Task objective ▸ Return the lines of the listing verbatim, starting with the line that contains "fresco (476, 109)" and continuing through the line that contains "(1077, 1524).", including both.

_ _ _ _

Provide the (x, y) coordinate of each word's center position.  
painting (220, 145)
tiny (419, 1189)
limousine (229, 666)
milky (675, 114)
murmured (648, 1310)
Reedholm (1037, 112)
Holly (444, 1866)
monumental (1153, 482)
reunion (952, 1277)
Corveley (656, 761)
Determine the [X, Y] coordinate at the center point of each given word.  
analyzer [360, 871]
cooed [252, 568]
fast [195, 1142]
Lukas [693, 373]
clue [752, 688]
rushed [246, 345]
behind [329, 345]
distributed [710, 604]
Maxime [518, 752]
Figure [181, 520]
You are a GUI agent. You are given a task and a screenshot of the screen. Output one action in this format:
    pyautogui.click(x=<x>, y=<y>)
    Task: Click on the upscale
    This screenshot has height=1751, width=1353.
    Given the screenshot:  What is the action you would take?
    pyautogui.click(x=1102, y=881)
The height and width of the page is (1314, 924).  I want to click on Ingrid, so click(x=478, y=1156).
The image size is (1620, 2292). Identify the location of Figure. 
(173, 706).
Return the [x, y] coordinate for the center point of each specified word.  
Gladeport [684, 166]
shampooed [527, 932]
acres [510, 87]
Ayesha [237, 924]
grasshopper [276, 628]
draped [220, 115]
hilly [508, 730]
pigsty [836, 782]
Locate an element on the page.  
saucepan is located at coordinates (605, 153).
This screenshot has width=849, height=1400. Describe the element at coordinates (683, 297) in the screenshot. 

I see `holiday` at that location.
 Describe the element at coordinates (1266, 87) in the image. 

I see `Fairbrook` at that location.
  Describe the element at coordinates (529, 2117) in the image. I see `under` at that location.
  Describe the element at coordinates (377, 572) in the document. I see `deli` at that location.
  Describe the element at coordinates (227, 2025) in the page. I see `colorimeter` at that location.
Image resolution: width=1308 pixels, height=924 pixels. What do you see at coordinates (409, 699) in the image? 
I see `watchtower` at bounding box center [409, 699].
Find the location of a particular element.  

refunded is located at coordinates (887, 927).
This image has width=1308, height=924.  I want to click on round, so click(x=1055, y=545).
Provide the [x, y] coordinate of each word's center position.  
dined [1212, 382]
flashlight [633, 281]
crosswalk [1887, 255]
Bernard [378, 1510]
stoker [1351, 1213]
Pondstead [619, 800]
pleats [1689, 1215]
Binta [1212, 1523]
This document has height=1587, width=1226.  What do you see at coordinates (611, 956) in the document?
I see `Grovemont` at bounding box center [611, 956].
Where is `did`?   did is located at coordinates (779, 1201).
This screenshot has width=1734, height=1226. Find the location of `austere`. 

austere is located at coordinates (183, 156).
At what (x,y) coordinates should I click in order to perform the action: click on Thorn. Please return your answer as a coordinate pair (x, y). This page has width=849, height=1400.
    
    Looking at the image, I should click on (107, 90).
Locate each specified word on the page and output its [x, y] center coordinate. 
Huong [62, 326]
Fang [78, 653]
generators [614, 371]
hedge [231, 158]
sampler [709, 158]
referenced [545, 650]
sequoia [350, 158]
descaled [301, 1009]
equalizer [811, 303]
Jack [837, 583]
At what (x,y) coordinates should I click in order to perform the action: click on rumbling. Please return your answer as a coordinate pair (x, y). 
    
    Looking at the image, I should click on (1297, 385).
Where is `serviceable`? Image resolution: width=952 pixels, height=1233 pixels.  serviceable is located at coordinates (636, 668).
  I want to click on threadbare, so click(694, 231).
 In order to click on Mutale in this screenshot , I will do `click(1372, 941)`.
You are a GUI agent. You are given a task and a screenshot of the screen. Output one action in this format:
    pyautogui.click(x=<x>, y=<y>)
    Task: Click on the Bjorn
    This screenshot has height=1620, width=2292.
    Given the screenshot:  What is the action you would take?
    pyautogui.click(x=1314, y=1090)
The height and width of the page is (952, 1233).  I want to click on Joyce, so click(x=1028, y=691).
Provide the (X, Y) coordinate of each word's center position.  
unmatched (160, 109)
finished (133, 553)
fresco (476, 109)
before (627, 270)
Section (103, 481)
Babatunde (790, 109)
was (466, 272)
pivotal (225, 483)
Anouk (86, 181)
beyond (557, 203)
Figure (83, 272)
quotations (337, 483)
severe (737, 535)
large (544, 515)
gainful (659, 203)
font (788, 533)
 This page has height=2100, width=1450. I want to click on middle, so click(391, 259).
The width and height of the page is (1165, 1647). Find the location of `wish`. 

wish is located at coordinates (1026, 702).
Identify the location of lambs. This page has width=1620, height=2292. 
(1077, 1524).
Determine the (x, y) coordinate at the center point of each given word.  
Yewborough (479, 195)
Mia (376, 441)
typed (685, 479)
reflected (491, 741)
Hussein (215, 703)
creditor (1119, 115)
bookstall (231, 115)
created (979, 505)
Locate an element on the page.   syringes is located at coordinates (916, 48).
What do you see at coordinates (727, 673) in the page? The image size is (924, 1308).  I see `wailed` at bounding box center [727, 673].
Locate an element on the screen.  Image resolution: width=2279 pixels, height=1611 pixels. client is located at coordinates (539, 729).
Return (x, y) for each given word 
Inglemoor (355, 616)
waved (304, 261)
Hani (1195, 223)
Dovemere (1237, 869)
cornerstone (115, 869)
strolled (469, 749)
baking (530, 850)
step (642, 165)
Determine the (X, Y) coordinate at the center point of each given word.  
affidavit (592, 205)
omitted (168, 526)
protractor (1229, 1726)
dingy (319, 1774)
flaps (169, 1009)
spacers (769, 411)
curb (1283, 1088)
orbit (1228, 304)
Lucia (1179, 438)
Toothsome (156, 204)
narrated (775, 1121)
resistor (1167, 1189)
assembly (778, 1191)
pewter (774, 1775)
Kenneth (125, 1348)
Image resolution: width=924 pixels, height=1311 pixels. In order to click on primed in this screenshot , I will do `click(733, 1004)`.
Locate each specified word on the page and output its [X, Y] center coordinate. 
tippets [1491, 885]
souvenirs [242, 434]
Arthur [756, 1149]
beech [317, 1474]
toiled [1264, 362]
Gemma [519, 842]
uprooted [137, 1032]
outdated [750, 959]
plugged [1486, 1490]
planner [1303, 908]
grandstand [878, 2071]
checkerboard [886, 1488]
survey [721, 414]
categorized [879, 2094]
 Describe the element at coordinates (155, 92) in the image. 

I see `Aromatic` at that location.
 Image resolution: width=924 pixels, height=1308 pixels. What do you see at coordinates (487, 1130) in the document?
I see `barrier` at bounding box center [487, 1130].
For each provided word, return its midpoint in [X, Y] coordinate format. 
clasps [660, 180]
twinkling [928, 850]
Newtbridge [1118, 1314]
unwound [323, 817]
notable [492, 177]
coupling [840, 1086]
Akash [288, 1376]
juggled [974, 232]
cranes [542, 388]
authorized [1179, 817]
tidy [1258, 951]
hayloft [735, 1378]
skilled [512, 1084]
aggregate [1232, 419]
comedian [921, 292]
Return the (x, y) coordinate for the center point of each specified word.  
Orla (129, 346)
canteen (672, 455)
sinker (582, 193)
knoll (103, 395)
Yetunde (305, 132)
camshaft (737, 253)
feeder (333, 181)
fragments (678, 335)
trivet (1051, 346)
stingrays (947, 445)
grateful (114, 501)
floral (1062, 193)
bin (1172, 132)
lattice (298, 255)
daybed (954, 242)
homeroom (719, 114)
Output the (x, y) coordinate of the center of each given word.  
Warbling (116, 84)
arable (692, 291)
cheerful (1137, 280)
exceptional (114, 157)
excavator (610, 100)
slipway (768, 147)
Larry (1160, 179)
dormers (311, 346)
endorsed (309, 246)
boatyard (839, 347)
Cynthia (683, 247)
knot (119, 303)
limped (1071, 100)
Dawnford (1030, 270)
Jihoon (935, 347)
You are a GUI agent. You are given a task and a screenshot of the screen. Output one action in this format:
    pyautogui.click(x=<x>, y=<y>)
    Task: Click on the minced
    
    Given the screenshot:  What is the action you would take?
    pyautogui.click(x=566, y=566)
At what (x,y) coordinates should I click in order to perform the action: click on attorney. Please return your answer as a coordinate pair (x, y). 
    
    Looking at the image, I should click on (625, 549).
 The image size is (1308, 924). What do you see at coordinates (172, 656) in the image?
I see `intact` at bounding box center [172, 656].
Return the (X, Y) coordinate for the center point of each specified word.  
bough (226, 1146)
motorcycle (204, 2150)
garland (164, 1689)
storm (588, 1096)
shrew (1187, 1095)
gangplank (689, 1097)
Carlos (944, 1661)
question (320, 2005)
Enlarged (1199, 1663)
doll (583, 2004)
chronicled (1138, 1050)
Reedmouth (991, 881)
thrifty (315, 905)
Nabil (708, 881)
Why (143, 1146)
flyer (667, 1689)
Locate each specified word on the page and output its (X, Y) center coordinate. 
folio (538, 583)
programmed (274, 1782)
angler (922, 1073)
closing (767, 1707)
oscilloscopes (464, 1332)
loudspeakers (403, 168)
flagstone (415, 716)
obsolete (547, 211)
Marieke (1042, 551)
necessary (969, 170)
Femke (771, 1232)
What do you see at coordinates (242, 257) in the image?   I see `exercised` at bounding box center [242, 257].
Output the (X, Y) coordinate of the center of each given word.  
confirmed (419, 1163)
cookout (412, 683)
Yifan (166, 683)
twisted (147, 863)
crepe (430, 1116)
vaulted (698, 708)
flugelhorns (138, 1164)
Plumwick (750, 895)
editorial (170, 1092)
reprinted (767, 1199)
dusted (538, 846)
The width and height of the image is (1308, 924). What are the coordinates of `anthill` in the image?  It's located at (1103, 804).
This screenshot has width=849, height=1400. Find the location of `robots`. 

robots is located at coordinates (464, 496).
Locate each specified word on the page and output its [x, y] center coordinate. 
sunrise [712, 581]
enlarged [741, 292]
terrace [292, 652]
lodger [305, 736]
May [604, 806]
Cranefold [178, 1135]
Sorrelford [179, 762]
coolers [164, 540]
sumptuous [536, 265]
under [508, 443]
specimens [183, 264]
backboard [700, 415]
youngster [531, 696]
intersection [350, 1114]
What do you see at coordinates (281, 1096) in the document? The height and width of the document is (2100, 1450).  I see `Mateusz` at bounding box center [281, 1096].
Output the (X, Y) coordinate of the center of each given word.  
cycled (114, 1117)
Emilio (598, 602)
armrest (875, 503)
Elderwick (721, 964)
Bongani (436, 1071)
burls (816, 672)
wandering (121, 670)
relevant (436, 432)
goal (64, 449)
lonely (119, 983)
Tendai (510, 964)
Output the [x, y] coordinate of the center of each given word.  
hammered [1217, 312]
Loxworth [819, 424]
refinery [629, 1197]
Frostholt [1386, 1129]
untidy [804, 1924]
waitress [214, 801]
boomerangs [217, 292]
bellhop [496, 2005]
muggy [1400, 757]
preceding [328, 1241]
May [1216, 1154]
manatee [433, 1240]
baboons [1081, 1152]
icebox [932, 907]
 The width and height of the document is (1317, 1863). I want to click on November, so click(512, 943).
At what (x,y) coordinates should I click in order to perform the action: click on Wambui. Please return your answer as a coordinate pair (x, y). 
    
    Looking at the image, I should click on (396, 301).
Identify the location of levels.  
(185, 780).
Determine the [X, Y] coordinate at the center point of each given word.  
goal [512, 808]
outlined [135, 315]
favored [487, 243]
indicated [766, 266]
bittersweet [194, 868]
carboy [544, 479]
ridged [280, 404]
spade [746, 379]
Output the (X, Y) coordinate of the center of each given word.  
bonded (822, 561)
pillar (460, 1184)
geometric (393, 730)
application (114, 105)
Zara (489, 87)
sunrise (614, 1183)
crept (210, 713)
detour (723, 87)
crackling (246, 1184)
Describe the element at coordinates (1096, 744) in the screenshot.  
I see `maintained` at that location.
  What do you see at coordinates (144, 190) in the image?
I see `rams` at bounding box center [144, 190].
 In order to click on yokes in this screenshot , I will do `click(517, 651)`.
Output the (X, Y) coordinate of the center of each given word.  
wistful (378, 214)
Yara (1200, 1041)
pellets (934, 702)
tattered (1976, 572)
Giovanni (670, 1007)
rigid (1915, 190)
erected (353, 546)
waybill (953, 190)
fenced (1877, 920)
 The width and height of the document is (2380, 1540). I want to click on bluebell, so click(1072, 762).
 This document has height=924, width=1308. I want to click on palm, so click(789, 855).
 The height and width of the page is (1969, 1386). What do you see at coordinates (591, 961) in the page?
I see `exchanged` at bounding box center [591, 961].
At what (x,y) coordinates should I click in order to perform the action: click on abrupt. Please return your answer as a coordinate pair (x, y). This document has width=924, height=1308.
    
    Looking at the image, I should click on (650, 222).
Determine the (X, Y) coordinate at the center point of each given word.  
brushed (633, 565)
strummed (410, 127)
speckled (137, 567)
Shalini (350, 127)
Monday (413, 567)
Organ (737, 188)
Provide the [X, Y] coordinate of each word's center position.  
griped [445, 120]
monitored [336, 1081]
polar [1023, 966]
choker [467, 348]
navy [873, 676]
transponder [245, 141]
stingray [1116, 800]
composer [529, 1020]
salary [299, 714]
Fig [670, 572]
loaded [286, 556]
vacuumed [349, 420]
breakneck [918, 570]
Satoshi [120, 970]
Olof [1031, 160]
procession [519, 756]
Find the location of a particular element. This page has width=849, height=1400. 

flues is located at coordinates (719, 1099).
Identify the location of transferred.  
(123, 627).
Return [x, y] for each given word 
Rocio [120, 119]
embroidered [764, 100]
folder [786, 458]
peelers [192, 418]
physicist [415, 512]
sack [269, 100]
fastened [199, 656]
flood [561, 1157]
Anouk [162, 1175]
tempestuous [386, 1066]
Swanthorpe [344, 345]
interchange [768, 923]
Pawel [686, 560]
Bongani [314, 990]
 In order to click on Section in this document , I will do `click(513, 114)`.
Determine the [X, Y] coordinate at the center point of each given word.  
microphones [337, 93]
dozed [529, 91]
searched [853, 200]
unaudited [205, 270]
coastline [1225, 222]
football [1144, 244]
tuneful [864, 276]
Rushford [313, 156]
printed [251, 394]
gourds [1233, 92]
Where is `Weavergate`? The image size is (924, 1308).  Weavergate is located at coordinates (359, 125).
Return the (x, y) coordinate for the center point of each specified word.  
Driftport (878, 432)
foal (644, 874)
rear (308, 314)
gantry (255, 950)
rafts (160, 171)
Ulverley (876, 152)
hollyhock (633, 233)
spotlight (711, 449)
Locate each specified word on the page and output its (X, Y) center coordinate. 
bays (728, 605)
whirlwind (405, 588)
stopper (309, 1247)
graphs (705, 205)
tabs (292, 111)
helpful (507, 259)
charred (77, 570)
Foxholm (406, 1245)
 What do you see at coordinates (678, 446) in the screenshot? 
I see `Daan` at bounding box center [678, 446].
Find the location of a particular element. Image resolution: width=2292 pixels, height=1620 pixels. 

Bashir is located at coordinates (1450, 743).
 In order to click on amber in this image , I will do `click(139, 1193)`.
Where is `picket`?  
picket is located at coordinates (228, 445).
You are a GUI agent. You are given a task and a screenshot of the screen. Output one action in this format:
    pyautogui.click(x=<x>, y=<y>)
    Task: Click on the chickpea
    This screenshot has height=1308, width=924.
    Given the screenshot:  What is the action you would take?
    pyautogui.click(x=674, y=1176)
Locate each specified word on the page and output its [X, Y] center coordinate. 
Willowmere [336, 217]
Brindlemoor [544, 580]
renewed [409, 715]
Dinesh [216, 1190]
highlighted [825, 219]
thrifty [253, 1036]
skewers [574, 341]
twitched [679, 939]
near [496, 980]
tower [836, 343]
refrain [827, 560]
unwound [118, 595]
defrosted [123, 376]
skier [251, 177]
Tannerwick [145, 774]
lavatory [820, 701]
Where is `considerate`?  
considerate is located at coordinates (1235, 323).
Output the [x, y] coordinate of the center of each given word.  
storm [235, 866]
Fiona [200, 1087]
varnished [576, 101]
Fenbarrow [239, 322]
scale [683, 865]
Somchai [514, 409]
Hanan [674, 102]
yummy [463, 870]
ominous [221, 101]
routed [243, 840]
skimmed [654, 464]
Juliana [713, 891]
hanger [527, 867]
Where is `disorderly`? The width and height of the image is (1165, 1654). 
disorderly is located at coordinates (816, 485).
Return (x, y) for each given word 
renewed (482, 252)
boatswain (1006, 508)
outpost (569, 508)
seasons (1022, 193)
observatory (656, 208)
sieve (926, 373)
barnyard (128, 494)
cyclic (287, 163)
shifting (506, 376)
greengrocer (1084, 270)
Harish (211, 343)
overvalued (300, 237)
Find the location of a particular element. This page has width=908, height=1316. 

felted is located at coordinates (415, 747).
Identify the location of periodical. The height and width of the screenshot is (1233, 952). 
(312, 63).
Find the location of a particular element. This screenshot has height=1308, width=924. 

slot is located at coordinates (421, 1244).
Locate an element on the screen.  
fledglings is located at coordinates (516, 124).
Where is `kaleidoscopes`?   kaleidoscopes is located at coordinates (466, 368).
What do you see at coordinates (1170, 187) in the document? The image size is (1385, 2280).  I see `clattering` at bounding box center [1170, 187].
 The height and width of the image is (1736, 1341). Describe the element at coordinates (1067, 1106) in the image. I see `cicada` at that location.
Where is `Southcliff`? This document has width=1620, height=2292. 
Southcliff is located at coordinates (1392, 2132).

_ _ _ _

Exercise result ▸
fresco (476, 109)
before (627, 270)
Section (103, 481)
Babatunde (790, 109)
was (466, 272)
pivotal (225, 483)
Anouk (86, 181)
beyond (557, 203)
Figure (83, 272)
quotations (337, 483)
severe (737, 535)
large (544, 515)
gainful (659, 203)
font (788, 533)
 This page has height=2100, width=1450. I want to click on middle, so click(391, 259).
The width and height of the page is (1165, 1647). Find the location of `wish`. 

wish is located at coordinates (1026, 702).
Identify the location of lambs. This page has width=1620, height=2292. 
(1077, 1524).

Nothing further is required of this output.